Reproduce every line of the data below verbatim, without altering any character.

Dataset records
⁂
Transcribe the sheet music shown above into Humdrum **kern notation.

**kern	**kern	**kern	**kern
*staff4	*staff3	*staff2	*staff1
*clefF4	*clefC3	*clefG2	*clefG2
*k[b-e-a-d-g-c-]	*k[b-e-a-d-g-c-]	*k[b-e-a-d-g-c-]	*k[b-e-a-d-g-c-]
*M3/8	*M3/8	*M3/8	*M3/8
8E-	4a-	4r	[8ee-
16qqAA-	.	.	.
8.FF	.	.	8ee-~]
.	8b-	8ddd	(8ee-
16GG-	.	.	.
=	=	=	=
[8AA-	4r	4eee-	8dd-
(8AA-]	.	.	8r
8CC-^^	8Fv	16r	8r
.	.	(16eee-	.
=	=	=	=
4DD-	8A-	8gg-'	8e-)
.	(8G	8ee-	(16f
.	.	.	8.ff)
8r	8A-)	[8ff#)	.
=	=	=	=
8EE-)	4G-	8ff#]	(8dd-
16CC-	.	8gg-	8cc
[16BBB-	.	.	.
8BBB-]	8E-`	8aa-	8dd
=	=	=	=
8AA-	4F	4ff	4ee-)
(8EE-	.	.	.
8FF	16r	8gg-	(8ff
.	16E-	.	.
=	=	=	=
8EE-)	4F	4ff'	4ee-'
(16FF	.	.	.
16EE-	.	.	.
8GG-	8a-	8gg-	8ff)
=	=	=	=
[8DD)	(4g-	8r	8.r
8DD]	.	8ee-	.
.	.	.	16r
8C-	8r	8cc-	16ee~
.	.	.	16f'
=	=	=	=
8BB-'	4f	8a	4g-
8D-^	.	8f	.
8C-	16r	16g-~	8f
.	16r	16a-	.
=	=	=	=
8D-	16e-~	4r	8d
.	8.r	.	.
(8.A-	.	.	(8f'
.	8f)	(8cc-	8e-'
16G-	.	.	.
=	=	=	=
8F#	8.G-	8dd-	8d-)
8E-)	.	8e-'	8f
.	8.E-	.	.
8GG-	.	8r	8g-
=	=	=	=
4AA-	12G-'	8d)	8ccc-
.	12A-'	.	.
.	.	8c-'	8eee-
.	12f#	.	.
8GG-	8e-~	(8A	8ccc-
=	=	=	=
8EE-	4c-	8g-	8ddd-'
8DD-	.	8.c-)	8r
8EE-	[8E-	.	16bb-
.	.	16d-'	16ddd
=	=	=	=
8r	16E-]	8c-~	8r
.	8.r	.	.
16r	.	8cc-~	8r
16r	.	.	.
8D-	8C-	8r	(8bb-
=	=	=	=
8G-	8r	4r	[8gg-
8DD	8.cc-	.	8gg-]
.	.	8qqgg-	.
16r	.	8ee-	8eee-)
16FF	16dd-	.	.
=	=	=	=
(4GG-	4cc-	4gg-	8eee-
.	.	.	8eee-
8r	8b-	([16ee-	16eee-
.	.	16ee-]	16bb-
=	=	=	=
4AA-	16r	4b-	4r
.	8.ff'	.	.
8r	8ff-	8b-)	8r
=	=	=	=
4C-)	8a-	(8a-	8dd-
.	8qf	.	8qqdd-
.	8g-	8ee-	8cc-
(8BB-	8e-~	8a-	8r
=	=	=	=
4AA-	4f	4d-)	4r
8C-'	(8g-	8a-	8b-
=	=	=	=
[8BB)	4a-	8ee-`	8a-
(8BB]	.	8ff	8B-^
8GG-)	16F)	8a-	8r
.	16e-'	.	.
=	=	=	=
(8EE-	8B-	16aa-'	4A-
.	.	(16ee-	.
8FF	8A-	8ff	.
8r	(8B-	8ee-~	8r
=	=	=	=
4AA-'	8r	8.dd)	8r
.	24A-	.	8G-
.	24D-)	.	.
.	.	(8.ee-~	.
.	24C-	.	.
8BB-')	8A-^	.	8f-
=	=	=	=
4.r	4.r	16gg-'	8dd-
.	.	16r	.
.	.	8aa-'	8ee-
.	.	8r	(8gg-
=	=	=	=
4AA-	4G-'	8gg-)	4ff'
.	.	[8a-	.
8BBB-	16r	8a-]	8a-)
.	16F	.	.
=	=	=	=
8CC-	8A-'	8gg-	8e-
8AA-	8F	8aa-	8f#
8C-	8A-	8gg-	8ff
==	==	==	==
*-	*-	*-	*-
⁂
Task output:
Transcribe the sheet music shown above into Humdrum **kern notation.

**kern	**kern	**kern	**kern
*staff4	*staff3	*staff2	*staff1
*clefF4	*clefC3	*clefG2	*clefG2
*k[b-e-a-d-g-c-]	*k[b-e-a-d-g-c-]	*k[b-e-a-d-g-c-]	*k[b-e-a-d-g-c-]
*M3/8	*M3/8	*M3/8	*M3/8
8E-	4a-	4r	[8ee-
16qqAA-	.	.	.
8.FF	.	.	8ee-~]
.	8b-	8ddd	(8ee-
16GG-	.	.	.
=	=	=	=
[8AA-	4r	4eee-	8dd-
(8AA-]	.	.	8r
8CC-^^	8Fv	16r	8r
.	.	(16eee-	.
=	=	=	=
4DD-	8A-	8gg-'	8e-)
.	(8G	8ee-	(16f
.	.	.	8.ff)
8r	8A-)	[8ff#)	.
=	=	=	=
8EE-)	4G-	8ff#]	(8dd-
16CC-	.	8gg-	8cc
[16BBB-	.	.	.
8BBB-]	8E-`	8aa-	8dd
=	=	=	=
8AA-	4F	4ff	4ee-)
(8EE-	.	.	.
8FF	16r	8gg-	(8ff
.	16E-	.	.
=	=	=	=
8EE-)	4F	4ff'	4ee-'
(16FF	.	.	.
16EE-	.	.	.
8GG-	8a-	8gg-	8ff)
=	=	=	=
[8DD)	(4g-	8r	8.r
8DD]	.	8ee-	.
.	.	.	16r
8C-	8r	8cc-	16ee~
.	.	.	16f'
=	=	=	=
8BB-'	4f	8a	4g-
8D-^	.	8f	.
8C-	16r	16g-~	8f
.	16r	16a-	.
=	=	=	=
8D-	16e-~	4r	8d
.	8.r	.	.
(8.A-	.	.	(8f'
.	8f)	(8cc-	8e-'
16G-	.	.	.
=	=	=	=
8F#	8.G-	8dd-	8d-)
8E-)	.	8e-'	8f
.	8.E-	.	.
8GG-	.	8r	8g-
=	=	=	=
4AA-	12G-'	8d)	8ccc-
.	12A-'	.	.
.	.	8c-'	8eee-
.	12f#	.	.
8GG-	8e-~	(8A	8ccc-
=	=	=	=
8EE-	4c-	8g-	8ddd-'
8DD-	.	8.c-)	8r
8EE-	[8E-	.	16bb-
.	.	16d-'	16ddd
=	=	=	=
8r	16E-]	8c-~	8r
.	8.r	.	.
16r	.	8cc-~	8r
16r	.	.	.
8D-	8C-	8r	(8bb-
=	=	=	=
8G-	8r	4r	[8gg-
8DD	8.cc-	.	8gg-]
.	.	8qqgg-	.
16r	.	8ee-	8eee-)
16FF	16dd-	.	.
=	=	=	=
(4GG-	4cc-	4gg-	8eee-
.	.	.	8eee-
8r	8b-	([16ee-	16eee-
.	.	16ee-]	16bb-
=	=	=	=
4AA-	16r	4b-	4r
.	8.ff'	.	.
8r	8ff-	8b-)	8r
=	=	=	=
4C-)	8a-	(8a-	8dd-
.	8qf	.	8qqdd-
.	8g-	8ee-	8cc-
(8BB-	8e-~	8a-	8r
=	=	=	=
4AA-	4f	4d-)	4r
8C-'	(8g-	8a-	8b-
=	=	=	=
[8BB)	4a-	8ee-`	8a-
(8BB]	.	8ff	8B-^
8GG-)	16F)	8a-	8r
.	16e-'	.	.
=	=	=	=
(8EE-	8B-	16aa-'	4A-
.	.	(16ee-	.
8FF	8A-	8ff	.
8r	(8B-	8ee-~	8r
=	=	=	=
4AA-'	8r	8.dd)	8r
.	24A-	.	8G-
.	24D-)	.	.
.	.	(8.ee-~	.
.	24C-	.	.
8BB-')	8A-^	.	8f-
=	=	=	=
4.r	4.r	16gg-'	8dd-
.	.	16r	.
.	.	8aa-'	8ee-
.	.	8r	(8gg-
=	=	=	=
4AA-	4G-'	8gg-)	4ff'
.	.	[8a-	.
8BBB-	16r	8a-]	8a-)
.	16F	.	.
=	=	=	=
8CC-	8A-'	8gg-	8e-
8AA-	8F	8aa-	8f#
8C-	8A-	8gg-	8ff
==	==	==	==
*-	*-	*-	*-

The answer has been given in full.